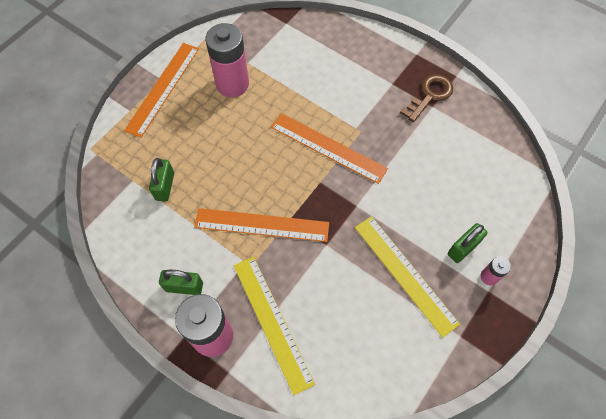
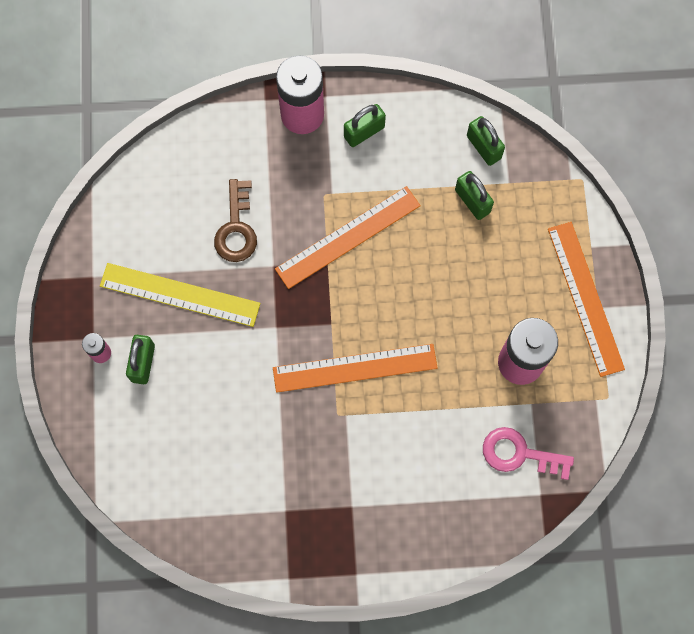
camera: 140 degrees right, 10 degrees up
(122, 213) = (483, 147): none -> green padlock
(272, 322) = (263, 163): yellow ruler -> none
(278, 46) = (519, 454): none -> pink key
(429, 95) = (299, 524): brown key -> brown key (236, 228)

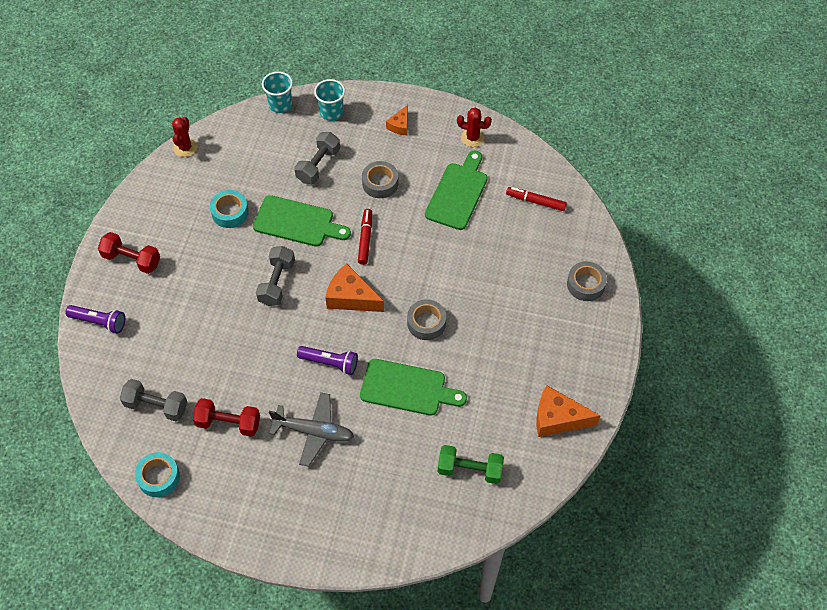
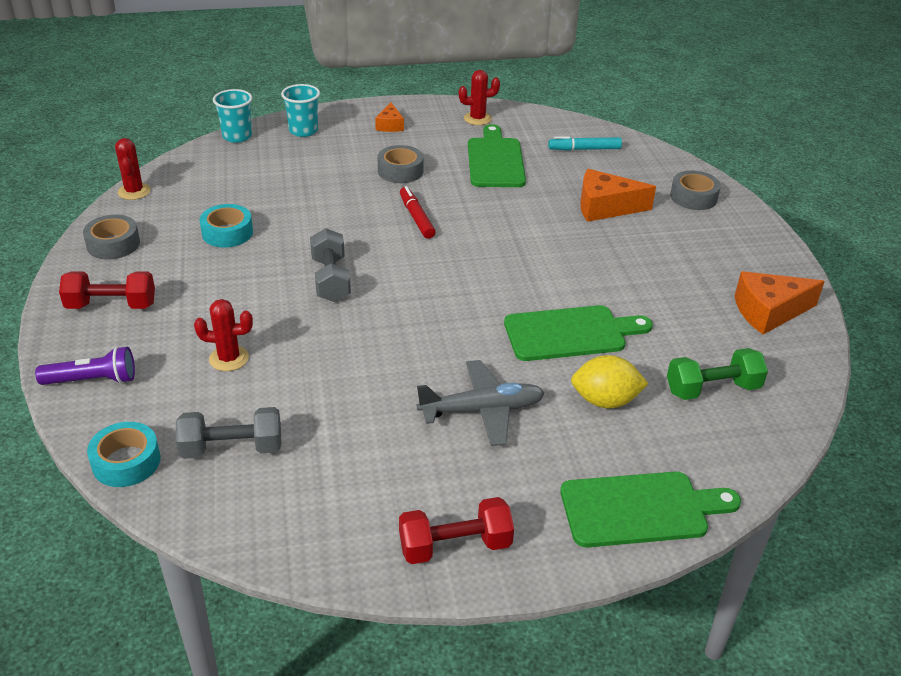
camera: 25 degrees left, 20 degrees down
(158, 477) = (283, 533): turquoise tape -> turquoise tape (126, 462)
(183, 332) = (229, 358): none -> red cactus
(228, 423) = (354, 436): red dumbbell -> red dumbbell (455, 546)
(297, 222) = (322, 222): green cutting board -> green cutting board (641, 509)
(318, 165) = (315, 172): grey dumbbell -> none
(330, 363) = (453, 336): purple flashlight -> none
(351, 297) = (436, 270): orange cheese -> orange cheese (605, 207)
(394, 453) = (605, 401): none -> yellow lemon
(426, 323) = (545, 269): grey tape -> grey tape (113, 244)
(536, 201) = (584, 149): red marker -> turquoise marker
......
### Your goal:
Go through the listing above and find each line that contains "tape", then copy it.

### Task answer:
(158, 477) = (283, 533): turquoise tape -> turquoise tape (126, 462)
(426, 323) = (545, 269): grey tape -> grey tape (113, 244)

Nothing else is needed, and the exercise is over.